Data provided below:

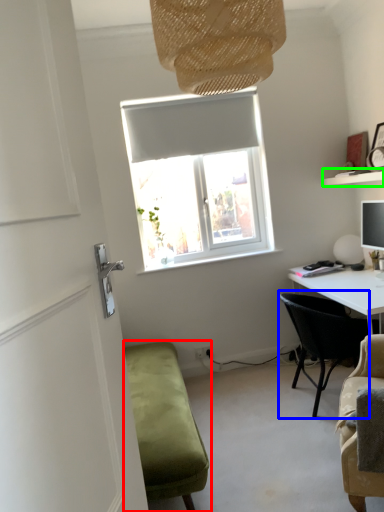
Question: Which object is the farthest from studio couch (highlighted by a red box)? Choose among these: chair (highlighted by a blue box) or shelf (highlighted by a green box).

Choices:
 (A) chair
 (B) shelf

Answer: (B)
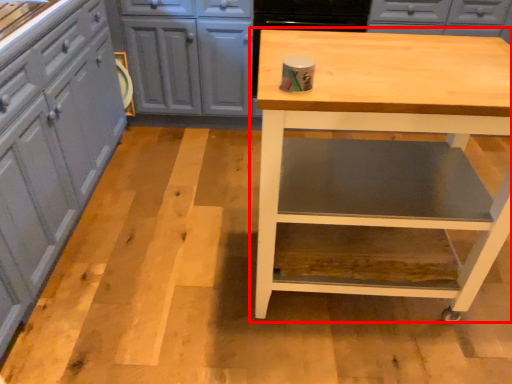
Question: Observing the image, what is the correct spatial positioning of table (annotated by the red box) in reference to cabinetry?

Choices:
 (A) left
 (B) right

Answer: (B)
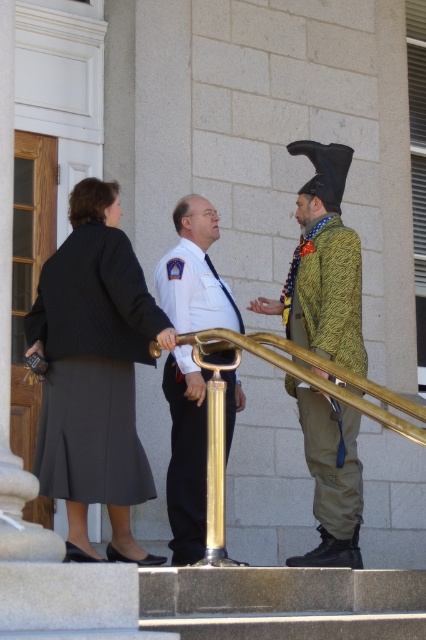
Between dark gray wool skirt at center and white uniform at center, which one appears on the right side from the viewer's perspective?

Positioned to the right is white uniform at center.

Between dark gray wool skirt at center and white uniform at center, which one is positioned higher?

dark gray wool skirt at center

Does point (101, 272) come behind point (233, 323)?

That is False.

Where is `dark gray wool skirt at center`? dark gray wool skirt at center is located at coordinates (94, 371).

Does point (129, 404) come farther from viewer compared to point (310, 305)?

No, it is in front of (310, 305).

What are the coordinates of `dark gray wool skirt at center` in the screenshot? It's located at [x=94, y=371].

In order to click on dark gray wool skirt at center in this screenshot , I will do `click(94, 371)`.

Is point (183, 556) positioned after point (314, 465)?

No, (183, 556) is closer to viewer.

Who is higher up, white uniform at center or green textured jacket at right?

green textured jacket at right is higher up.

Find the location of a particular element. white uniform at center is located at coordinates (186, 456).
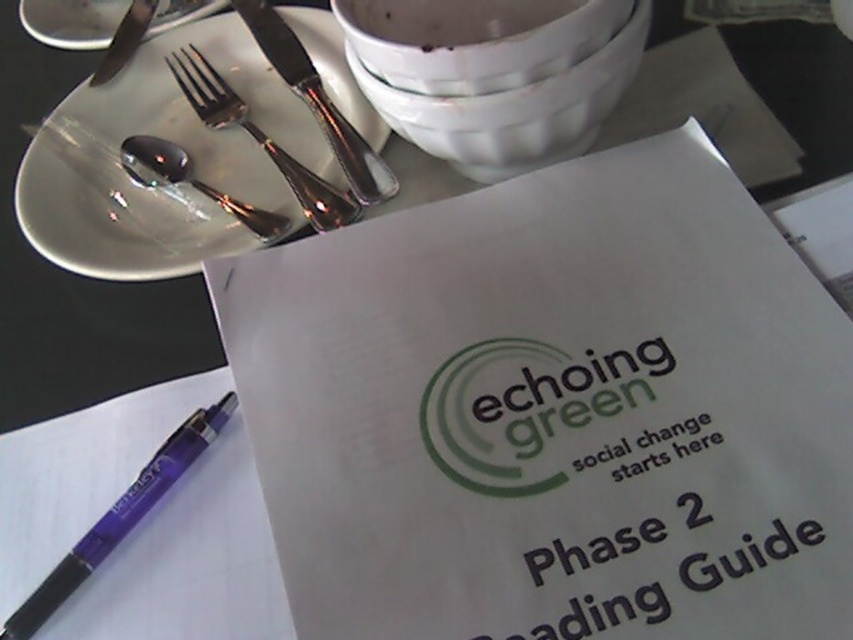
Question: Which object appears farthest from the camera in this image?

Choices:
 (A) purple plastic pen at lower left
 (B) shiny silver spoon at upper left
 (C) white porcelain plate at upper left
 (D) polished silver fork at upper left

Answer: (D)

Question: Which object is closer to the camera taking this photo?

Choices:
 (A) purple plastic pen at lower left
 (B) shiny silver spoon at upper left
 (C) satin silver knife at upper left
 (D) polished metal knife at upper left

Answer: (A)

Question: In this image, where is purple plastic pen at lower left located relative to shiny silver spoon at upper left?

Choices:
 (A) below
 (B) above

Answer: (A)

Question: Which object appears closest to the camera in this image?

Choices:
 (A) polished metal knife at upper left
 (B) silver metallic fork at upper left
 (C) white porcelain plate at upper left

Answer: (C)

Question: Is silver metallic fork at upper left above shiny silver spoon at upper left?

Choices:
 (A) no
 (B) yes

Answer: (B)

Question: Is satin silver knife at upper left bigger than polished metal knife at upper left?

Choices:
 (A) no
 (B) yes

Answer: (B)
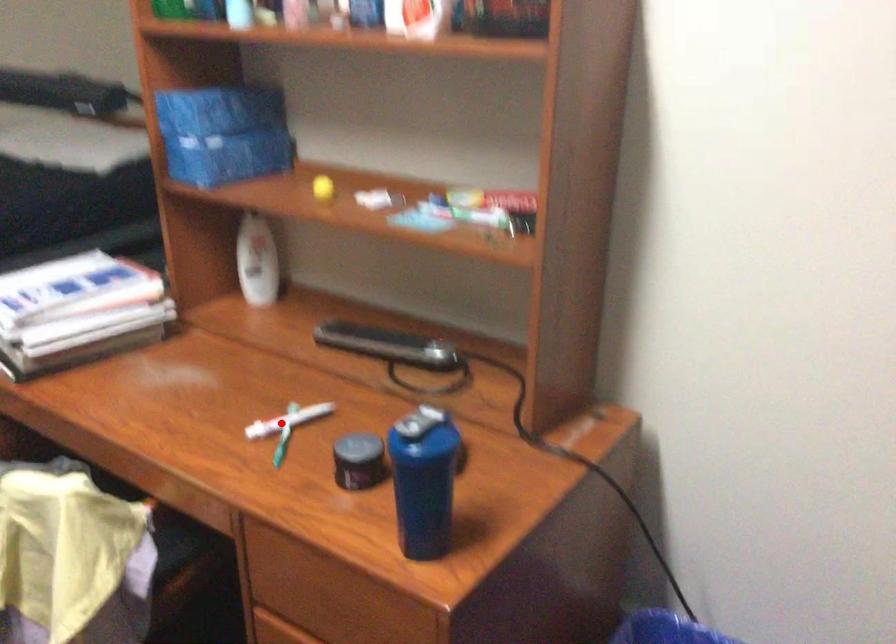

End of Data provided.

Task item
Can you reproduce every one of the records above word for word, leaving out the picture markers?

Written answer
Question: Which object is the farthest from studio couch (highlighted by a red box)? Choose among these: chair (highlighted by a blue box) or shelf (highlighted by a green box).

Choices:
 (A) chair
 (B) shelf

Answer: (B)
Question: Observing the image, what is the correct spatial positioning of table (annotated by the red box) in reference to cabinetry?

Choices:
 (A) left
 (B) right

Answer: (B)
Between dark gray wool skirt at center and white uniform at center, which one appears on the right side from the viewer's perspective?

Positioned to the right is white uniform at center.

Between dark gray wool skirt at center and white uniform at center, which one is positioned higher?

dark gray wool skirt at center

Does point (101, 272) come behind point (233, 323)?

That is False.

Where is `dark gray wool skirt at center`? dark gray wool skirt at center is located at coordinates (94, 371).

Does point (129, 404) come farther from viewer compared to point (310, 305)?

No, it is in front of (310, 305).

What are the coordinates of `dark gray wool skirt at center` in the screenshot? It's located at [x=94, y=371].

In order to click on dark gray wool skirt at center in this screenshot , I will do `click(94, 371)`.

Is point (183, 556) positioned after point (314, 465)?

No, (183, 556) is closer to viewer.

Who is higher up, white uniform at center or green textured jacket at right?

green textured jacket at right is higher up.

Find the location of a particular element. white uniform at center is located at coordinates (186, 456).
Question: Which object appears farthest from the camera in this image?

Choices:
 (A) purple plastic pen at lower left
 (B) shiny silver spoon at upper left
 (C) white porcelain plate at upper left
 (D) polished silver fork at upper left

Answer: (D)

Question: Which object is closer to the camera taking this photo?

Choices:
 (A) purple plastic pen at lower left
 (B) shiny silver spoon at upper left
 (C) satin silver knife at upper left
 (D) polished metal knife at upper left

Answer: (A)

Question: In this image, where is purple plastic pen at lower left located relative to shiny silver spoon at upper left?

Choices:
 (A) below
 (B) above

Answer: (A)

Question: Which object appears closest to the camera in this image?

Choices:
 (A) polished metal knife at upper left
 (B) silver metallic fork at upper left
 (C) white porcelain plate at upper left

Answer: (C)

Question: Is silver metallic fork at upper left above shiny silver spoon at upper left?

Choices:
 (A) no
 (B) yes

Answer: (B)

Question: Is satin silver knife at upper left bigger than polished metal knife at upper left?

Choices:
 (A) no
 (B) yes

Answer: (B)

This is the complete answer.